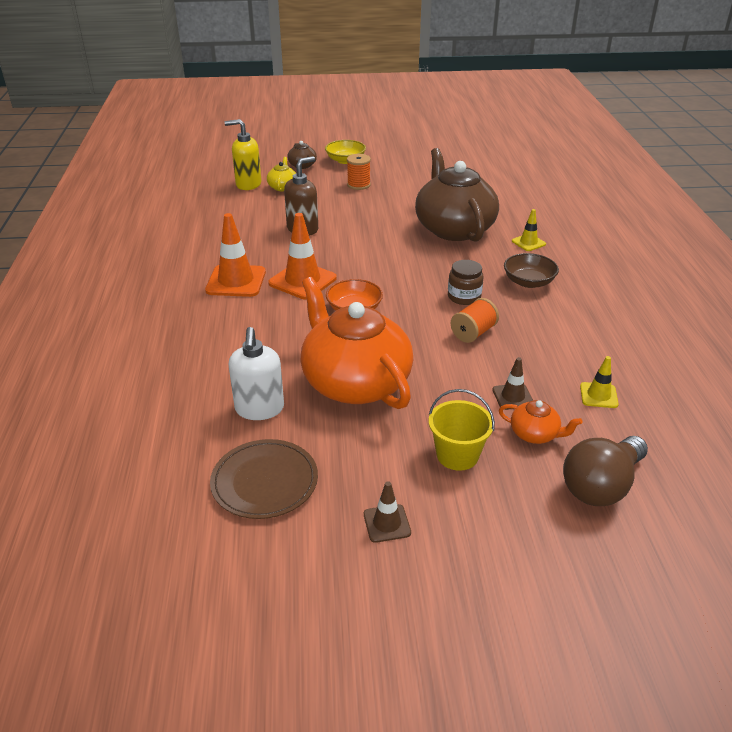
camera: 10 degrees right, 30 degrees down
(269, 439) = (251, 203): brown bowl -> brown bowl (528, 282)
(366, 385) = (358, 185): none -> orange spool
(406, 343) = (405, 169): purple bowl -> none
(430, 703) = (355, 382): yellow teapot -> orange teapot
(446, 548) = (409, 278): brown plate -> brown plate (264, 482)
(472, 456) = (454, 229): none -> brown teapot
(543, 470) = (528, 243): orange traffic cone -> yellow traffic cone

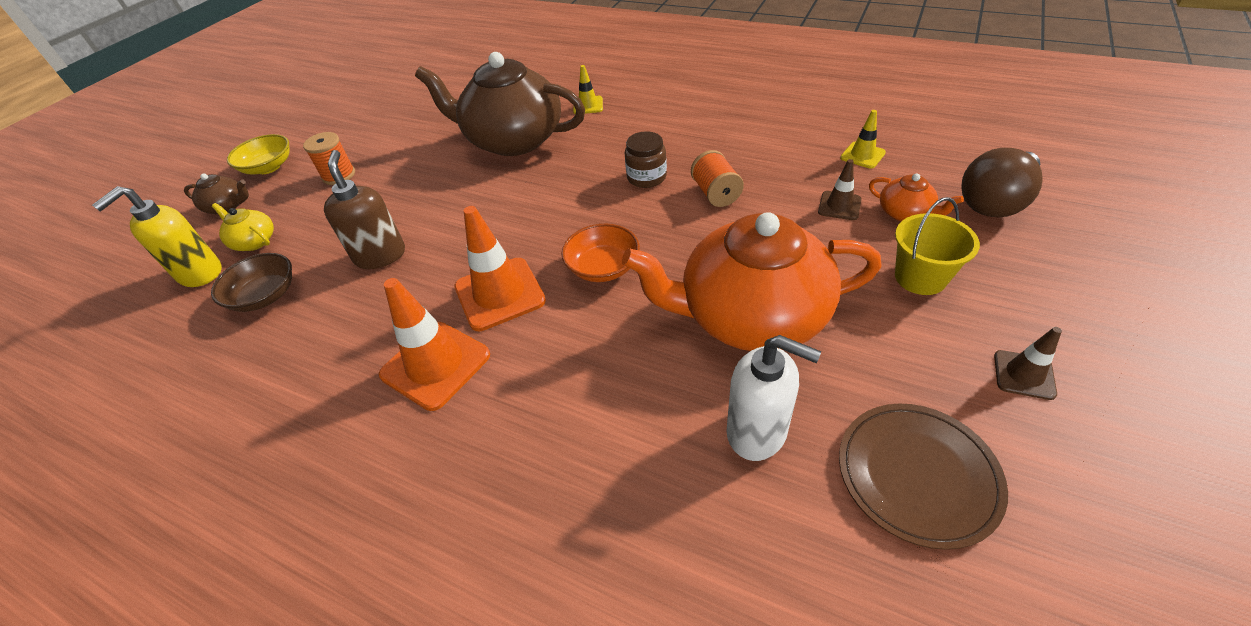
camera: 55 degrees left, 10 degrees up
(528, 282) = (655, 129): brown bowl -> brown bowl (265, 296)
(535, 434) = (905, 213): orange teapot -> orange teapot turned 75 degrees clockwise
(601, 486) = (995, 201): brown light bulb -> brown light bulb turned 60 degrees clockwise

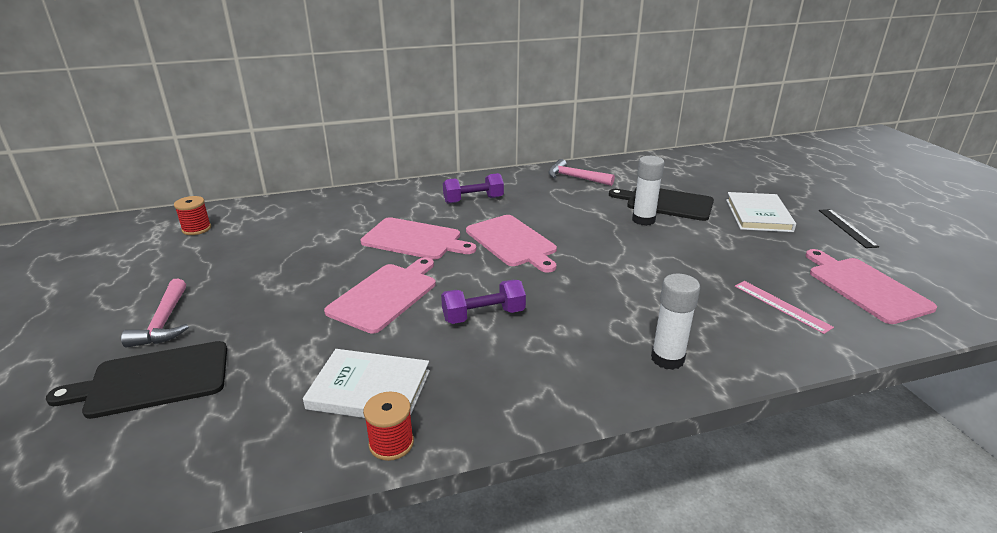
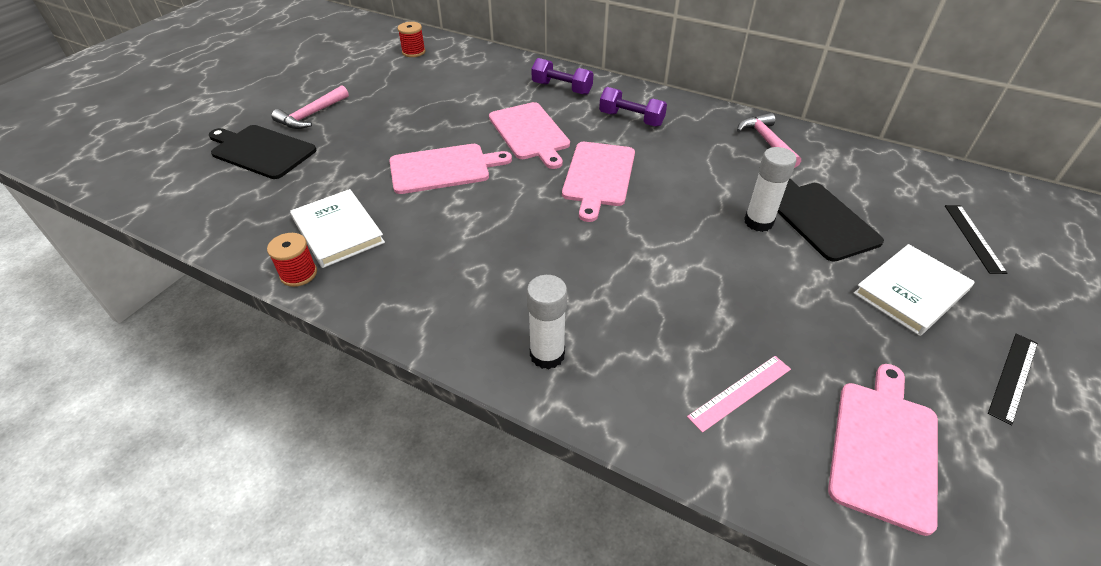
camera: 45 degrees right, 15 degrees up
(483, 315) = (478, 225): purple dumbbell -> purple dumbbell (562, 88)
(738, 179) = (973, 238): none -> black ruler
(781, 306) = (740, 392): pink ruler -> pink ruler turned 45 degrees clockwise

::::

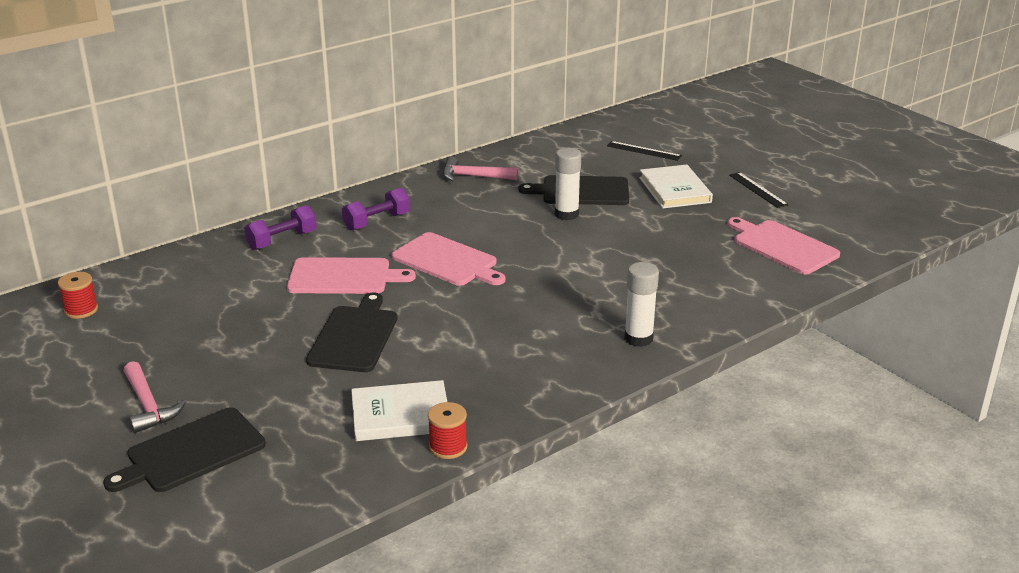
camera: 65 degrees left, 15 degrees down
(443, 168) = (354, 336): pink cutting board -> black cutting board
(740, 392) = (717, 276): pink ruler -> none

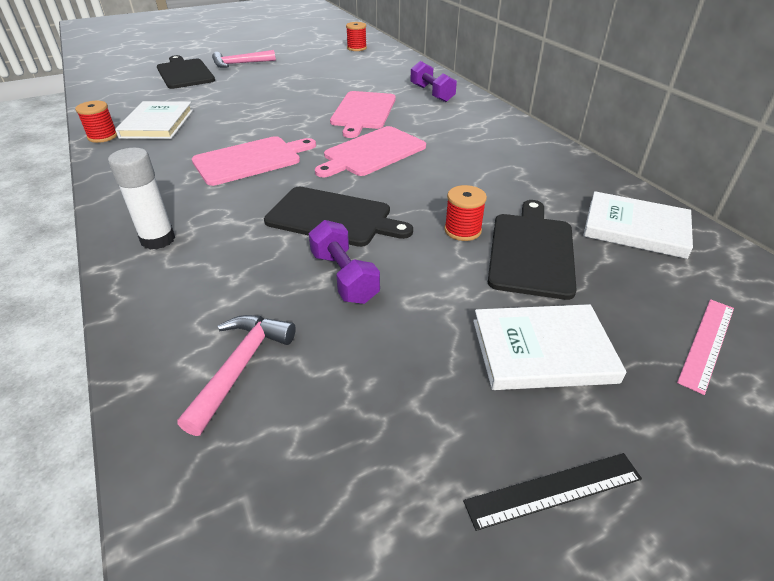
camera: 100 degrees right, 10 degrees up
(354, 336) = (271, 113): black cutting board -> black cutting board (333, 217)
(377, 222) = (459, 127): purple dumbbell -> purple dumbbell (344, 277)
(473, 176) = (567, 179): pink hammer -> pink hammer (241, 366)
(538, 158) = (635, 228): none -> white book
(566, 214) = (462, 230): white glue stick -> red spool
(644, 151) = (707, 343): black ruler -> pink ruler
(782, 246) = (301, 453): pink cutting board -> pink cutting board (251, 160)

::::

● **Task statement**: Reproduce every line in the data that has the word "orange" in it.

● **Response to this exercise**:
(366, 385) = (358, 185): none -> orange spool
(430, 703) = (355, 382): yellow teapot -> orange teapot
(543, 470) = (528, 243): orange traffic cone -> yellow traffic cone
(535, 434) = (905, 213): orange teapot -> orange teapot turned 75 degrees clockwise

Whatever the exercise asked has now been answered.